**Task directions:**
Lines with the string "schottky" must each be copied from the listing.
.....
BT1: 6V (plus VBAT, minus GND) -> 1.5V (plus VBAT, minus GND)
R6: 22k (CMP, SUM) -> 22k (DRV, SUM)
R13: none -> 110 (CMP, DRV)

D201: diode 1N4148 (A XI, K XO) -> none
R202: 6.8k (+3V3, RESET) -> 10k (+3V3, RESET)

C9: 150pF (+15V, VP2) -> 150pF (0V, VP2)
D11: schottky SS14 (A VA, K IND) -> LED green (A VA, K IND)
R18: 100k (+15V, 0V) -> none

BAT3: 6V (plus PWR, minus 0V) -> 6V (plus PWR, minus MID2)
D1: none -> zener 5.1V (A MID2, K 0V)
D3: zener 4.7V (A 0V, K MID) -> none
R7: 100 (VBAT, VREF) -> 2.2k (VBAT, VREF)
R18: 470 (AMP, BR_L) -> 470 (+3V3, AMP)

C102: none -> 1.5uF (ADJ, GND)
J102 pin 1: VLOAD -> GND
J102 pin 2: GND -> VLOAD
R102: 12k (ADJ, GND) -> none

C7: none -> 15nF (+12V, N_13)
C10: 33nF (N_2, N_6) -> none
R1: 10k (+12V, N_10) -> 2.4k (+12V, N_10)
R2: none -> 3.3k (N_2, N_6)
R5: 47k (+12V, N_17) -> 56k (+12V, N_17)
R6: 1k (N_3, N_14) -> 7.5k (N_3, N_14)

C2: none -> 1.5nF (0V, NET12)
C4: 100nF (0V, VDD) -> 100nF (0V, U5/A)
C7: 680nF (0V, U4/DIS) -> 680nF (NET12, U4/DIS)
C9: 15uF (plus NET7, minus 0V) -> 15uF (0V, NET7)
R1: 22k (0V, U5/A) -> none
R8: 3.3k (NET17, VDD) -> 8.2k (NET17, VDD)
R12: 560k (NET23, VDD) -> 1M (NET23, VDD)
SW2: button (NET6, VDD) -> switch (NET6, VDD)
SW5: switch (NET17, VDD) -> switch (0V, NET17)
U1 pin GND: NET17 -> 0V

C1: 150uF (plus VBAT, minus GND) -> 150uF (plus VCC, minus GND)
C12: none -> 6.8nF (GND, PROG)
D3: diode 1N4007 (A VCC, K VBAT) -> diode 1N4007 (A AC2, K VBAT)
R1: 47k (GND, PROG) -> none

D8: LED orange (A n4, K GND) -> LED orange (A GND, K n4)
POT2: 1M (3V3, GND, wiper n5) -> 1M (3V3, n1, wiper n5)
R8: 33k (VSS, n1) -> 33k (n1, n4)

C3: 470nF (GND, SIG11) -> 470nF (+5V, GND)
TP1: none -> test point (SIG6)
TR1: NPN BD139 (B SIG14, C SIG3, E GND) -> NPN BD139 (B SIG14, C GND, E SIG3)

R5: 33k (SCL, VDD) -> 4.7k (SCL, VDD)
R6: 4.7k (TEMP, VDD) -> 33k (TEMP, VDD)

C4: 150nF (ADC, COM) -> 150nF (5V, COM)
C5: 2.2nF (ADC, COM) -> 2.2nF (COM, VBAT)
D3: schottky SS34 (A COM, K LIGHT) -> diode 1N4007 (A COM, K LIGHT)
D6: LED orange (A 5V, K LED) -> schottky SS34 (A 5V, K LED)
.....
**Answer:**
D11: schottky SS14 (A VA, K IND) -> LED green (A VA, K IND)
D3: schottky SS34 (A COM, K LIGHT) -> diode 1N4007 (A COM, K LIGHT)
D6: LED orange (A 5V, K LED) -> schottky SS34 (A 5V, K LED)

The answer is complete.